(Object change descriptions)
· · · · · · ·

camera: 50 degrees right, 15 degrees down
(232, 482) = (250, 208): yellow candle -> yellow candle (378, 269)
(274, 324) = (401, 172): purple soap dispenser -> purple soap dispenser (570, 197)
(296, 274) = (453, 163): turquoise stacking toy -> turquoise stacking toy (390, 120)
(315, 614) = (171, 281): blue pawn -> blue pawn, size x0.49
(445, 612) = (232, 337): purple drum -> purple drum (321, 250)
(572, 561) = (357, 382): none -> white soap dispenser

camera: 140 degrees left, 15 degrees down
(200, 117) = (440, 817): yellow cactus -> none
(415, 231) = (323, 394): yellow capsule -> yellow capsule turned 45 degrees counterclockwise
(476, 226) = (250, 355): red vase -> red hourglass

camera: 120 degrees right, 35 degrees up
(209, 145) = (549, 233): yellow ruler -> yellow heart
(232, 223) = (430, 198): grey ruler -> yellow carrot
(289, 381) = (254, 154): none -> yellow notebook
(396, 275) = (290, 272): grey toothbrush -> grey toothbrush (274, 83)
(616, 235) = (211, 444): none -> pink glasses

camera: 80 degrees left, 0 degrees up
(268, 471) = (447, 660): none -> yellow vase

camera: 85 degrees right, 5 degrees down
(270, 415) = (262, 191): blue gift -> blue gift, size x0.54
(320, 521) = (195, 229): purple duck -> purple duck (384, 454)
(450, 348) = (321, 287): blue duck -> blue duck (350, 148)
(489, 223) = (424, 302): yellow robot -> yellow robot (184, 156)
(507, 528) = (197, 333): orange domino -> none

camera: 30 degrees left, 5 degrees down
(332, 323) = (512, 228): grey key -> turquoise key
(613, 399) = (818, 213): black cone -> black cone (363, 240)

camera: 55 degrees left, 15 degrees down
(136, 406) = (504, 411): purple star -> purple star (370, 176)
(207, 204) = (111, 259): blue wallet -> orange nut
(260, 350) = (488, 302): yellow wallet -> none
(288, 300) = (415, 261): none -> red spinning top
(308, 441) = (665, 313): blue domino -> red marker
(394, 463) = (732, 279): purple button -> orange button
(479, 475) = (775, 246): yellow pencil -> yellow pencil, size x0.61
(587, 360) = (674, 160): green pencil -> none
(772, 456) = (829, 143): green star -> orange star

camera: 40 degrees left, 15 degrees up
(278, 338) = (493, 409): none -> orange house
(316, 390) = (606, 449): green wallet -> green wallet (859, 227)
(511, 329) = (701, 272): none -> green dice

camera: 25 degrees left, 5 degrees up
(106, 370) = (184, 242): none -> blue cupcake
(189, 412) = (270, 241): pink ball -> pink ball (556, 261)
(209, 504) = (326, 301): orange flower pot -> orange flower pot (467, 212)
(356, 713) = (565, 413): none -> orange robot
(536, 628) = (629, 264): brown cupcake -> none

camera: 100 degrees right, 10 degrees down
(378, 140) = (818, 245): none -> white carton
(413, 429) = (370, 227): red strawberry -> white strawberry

· · · · · · ·

◆ **TASK INSTRUCTIONS**
Set down the records again verbatim, so that each word stays as it is.

◆ **SOLVED PROBLEM**
camera: 50 degrees right, 15 degrees down
(232, 482) = (250, 208): yellow candle -> yellow candle (378, 269)
(274, 324) = (401, 172): purple soap dispenser -> purple soap dispenser (570, 197)
(296, 274) = (453, 163): turquoise stacking toy -> turquoise stacking toy (390, 120)
(315, 614) = (171, 281): blue pawn -> blue pawn, size x0.49
(445, 612) = (232, 337): purple drum -> purple drum (321, 250)
(572, 561) = (357, 382): none -> white soap dispenser

camera: 140 degrees left, 15 degrees down
(200, 117) = (440, 817): yellow cactus -> none
(415, 231) = (323, 394): yellow capsule -> yellow capsule turned 45 degrees counterclockwise
(476, 226) = (250, 355): red vase -> red hourglass

camera: 120 degrees right, 35 degrees up
(209, 145) = (549, 233): yellow ruler -> yellow heart
(232, 223) = (430, 198): grey ruler -> yellow carrot
(289, 381) = (254, 154): none -> yellow notebook
(396, 275) = (290, 272): grey toothbrush -> grey toothbrush (274, 83)
(616, 235) = (211, 444): none -> pink glasses

camera: 80 degrees left, 0 degrees up
(268, 471) = (447, 660): none -> yellow vase

camera: 85 degrees right, 5 degrees down
(270, 415) = (262, 191): blue gift -> blue gift, size x0.54
(320, 521) = (195, 229): purple duck -> purple duck (384, 454)
(450, 348) = (321, 287): blue duck -> blue duck (350, 148)
(489, 223) = (424, 302): yellow robot -> yellow robot (184, 156)
(507, 528) = (197, 333): orange domino -> none

camera: 30 degrees left, 5 degrees down
(332, 323) = (512, 228): grey key -> turquoise key
(613, 399) = (818, 213): black cone -> black cone (363, 240)

camera: 55 degrees left, 15 degrees down
(136, 406) = (504, 411): purple star -> purple star (370, 176)
(207, 204) = (111, 259): blue wallet -> orange nut
(260, 350) = (488, 302): yellow wallet -> none
(288, 300) = (415, 261): none -> red spinning top
(308, 441) = (665, 313): blue domino -> red marker
(394, 463) = (732, 279): purple button -> orange button
(479, 475) = (775, 246): yellow pencil -> yellow pencil, size x0.61
(587, 360) = (674, 160): green pencil -> none
(772, 456) = (829, 143): green star -> orange star

camera: 40 degrees left, 15 degrees up
(278, 338) = (493, 409): none -> orange house
(316, 390) = (606, 449): green wallet -> green wallet (859, 227)
(511, 329) = (701, 272): none -> green dice

camera: 25 degrees left, 5 degrees up
(106, 370) = (184, 242): none -> blue cupcake
(189, 412) = (270, 241): pink ball -> pink ball (556, 261)
(209, 504) = (326, 301): orange flower pot -> orange flower pot (467, 212)
(356, 713) = (565, 413): none -> orange robot
(536, 628) = (629, 264): brown cupcake -> none

camera: 100 degrees right, 10 degrees down
(378, 140) = (818, 245): none -> white carton
(413, 429) = (370, 227): red strawberry -> white strawberry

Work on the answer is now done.